Task to complete: Word for word, output the data, with none of its pictures.

Recorded information section start

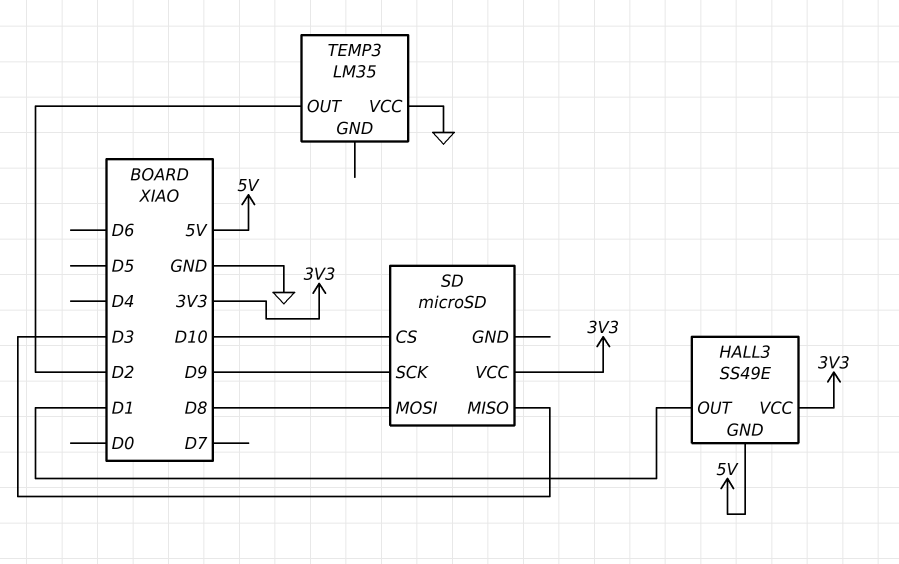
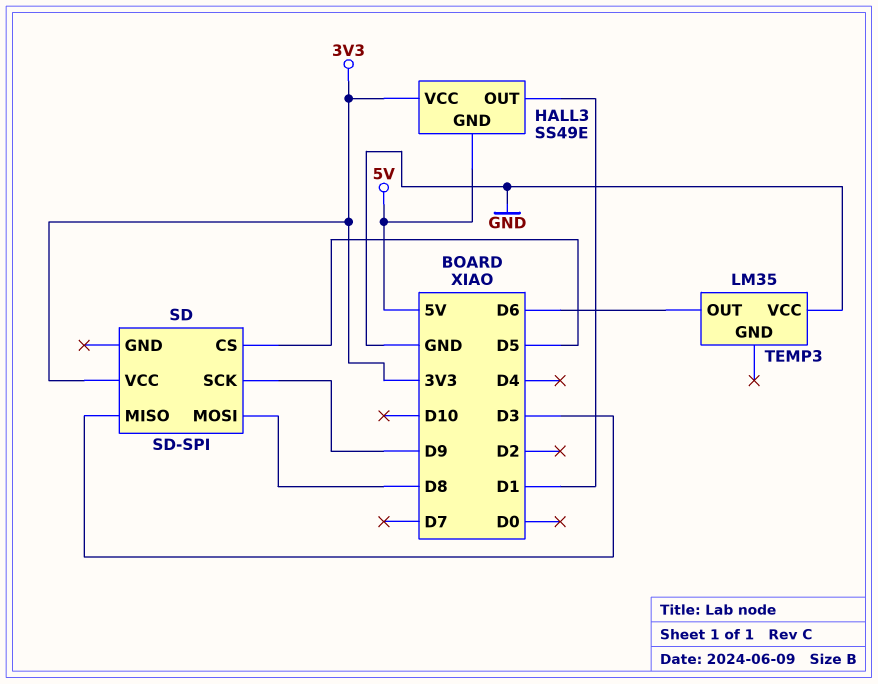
SD: microSD -> SD-SPI
SD pin CS: D10 -> D5
TEMP3 pin OUT: D2 -> D6

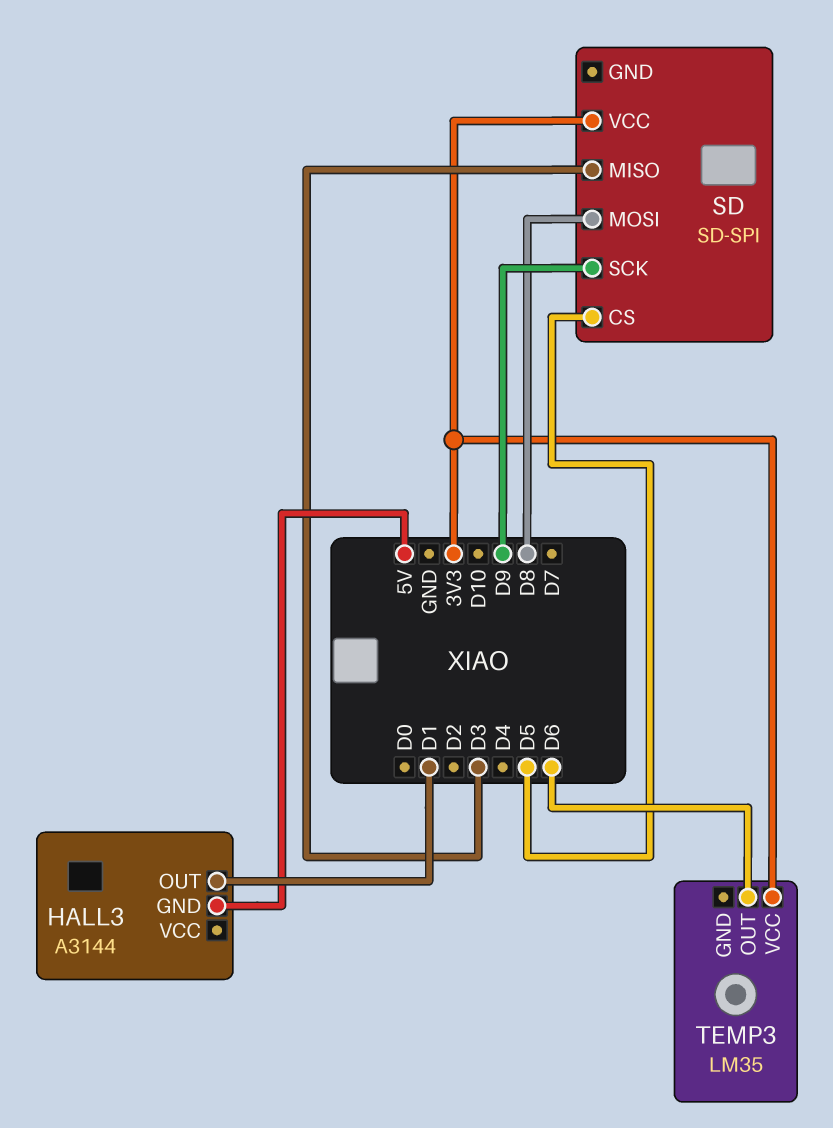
HALL3: SS49E -> A3144
HALL3 pin VCC: 3V3 -> none
TEMP3 pin VCC: GND -> 3V3

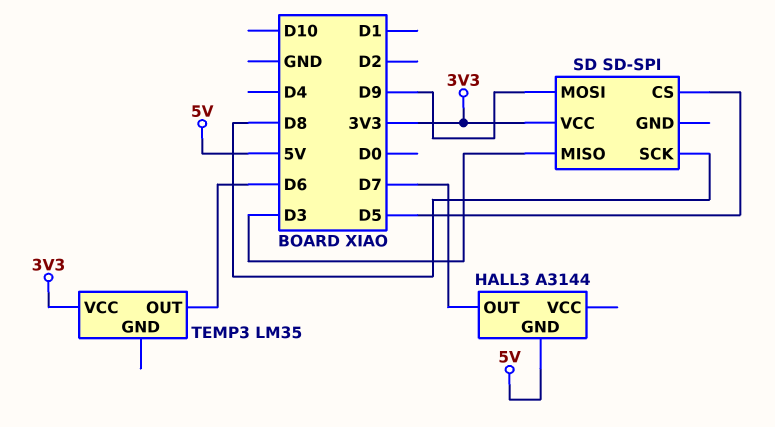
HALL3 pin OUT: D1 -> D7
SD pin MOSI: D8 -> D9
SD pin SCK: D9 -> D8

Recorded information section end

Result:
SD: microSD -> SD-SPI
SD pin CS: D10 -> D5
TEMP3 pin OUT: D2 -> D6

HALL3: SS49E -> A3144
HALL3 pin VCC: 3V3 -> none
TEMP3 pin VCC: GND -> 3V3

HALL3 pin OUT: D1 -> D7
SD pin MOSI: D8 -> D9
SD pin SCK: D9 -> D8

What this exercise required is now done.